**Exercise requirements:** Within the data that follows, set down exactly the lines from the one containing "camera: 75 degrees right, 5 degrees down" through the one containing "red mouse [349,130,410,176]", both ends included.

**Material shown:**

··········

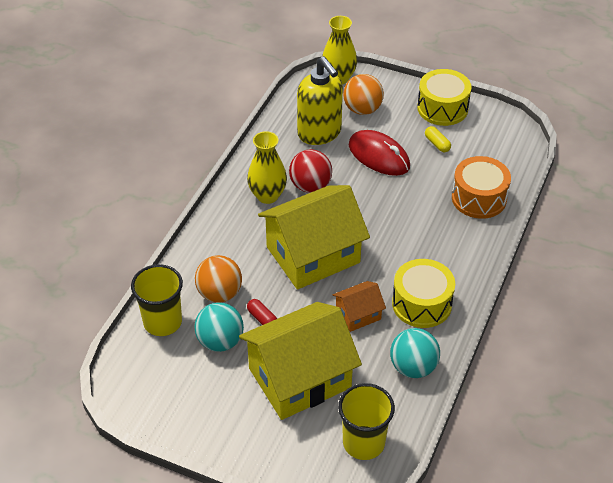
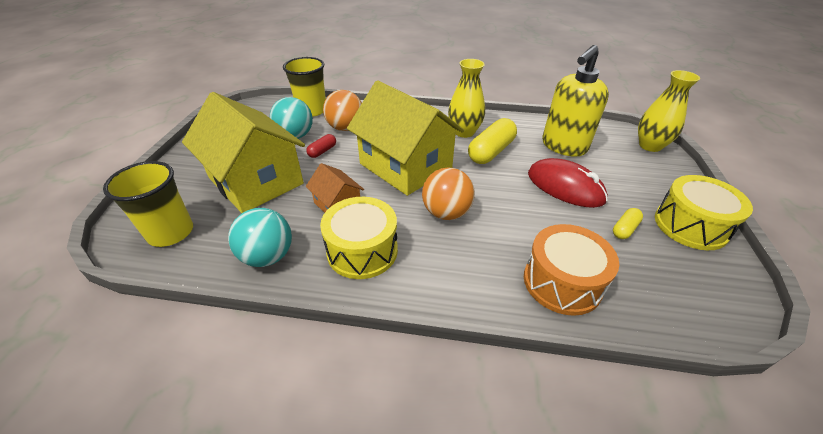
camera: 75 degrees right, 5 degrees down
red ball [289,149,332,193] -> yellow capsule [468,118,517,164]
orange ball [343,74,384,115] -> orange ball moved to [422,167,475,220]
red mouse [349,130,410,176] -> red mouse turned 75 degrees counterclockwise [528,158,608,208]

··········

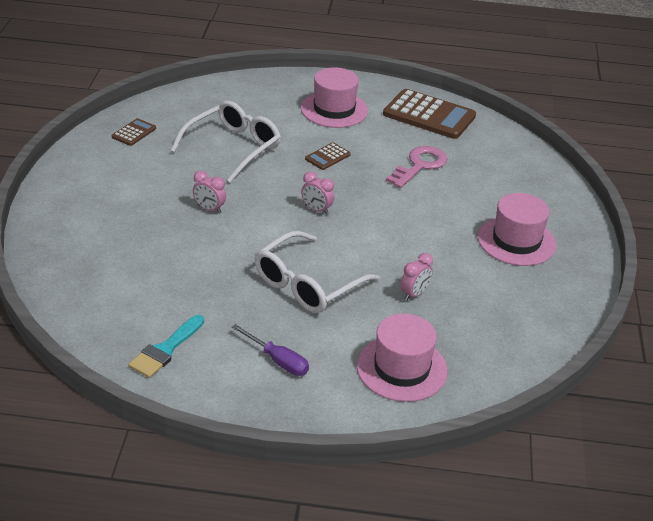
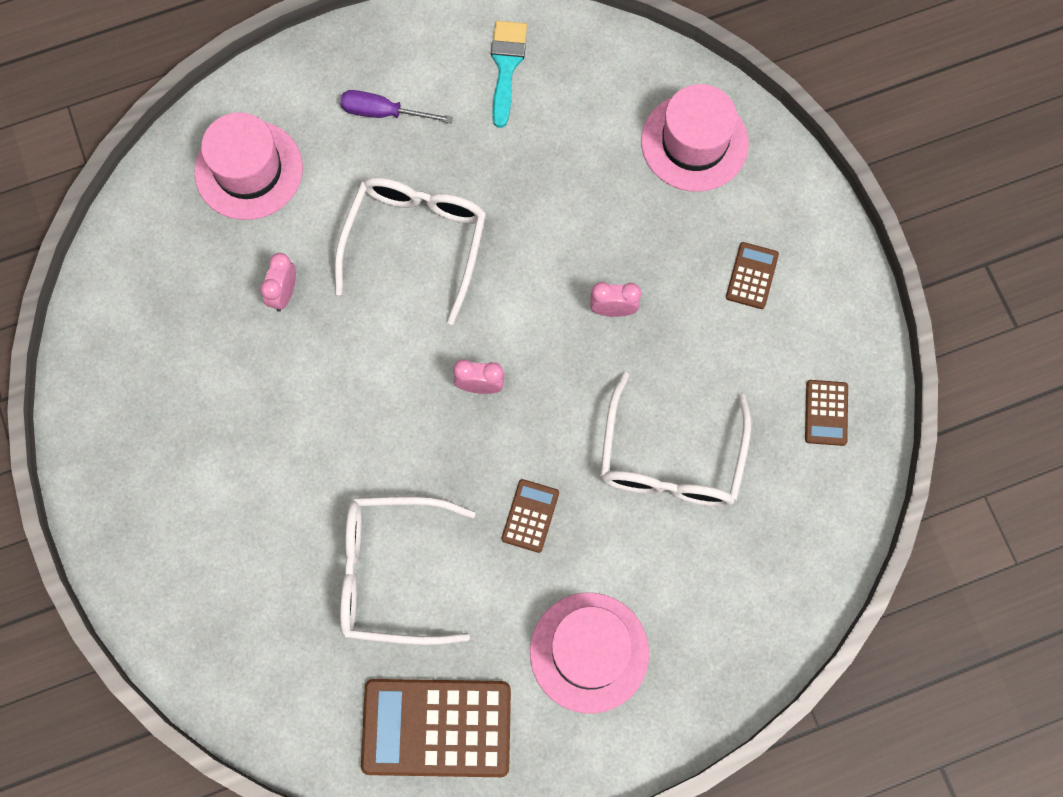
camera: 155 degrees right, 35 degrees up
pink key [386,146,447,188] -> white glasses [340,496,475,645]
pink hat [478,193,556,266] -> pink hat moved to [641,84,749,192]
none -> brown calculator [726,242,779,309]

··········

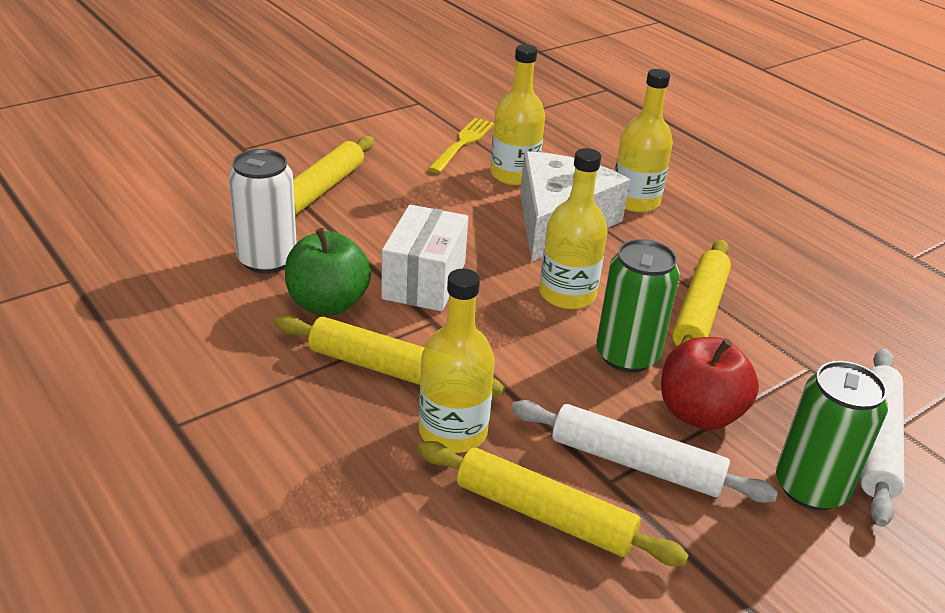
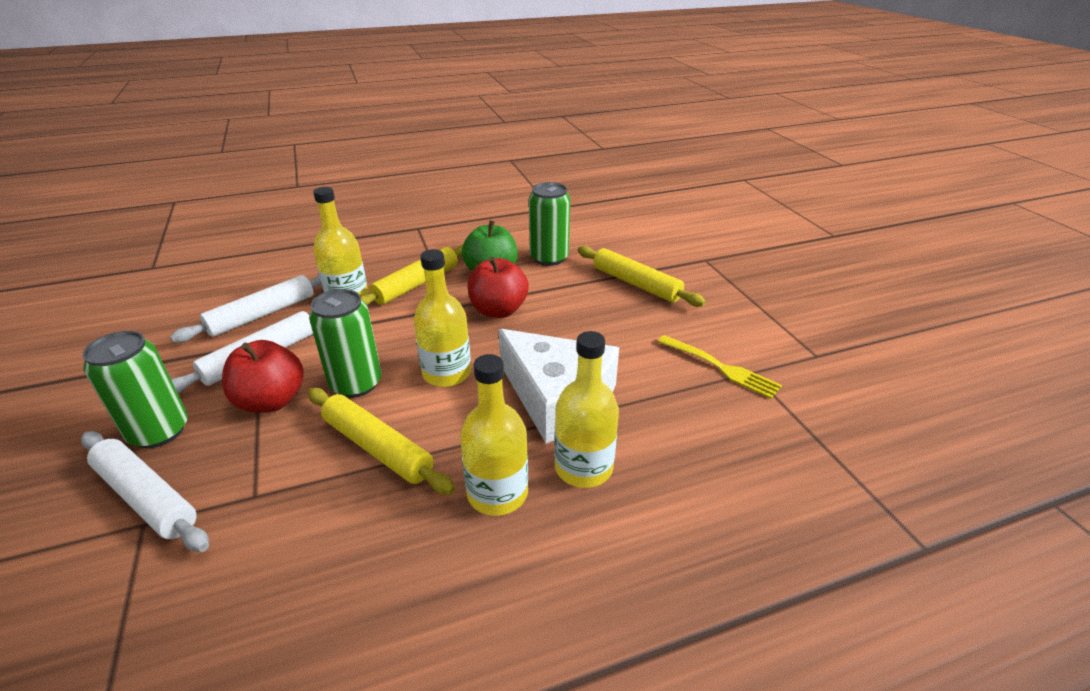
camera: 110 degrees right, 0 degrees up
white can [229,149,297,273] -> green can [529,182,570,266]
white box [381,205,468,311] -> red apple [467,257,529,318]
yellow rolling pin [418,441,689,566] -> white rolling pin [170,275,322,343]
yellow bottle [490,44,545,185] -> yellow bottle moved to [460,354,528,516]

··········

**Exercise solution:**
camera: 75 degrees right, 5 degrees down
red ball [289,149,332,193] -> yellow capsule [468,118,517,164]
orange ball [343,74,384,115] -> orange ball moved to [422,167,475,220]
red mouse [349,130,410,176] -> red mouse turned 75 degrees counterclockwise [528,158,608,208]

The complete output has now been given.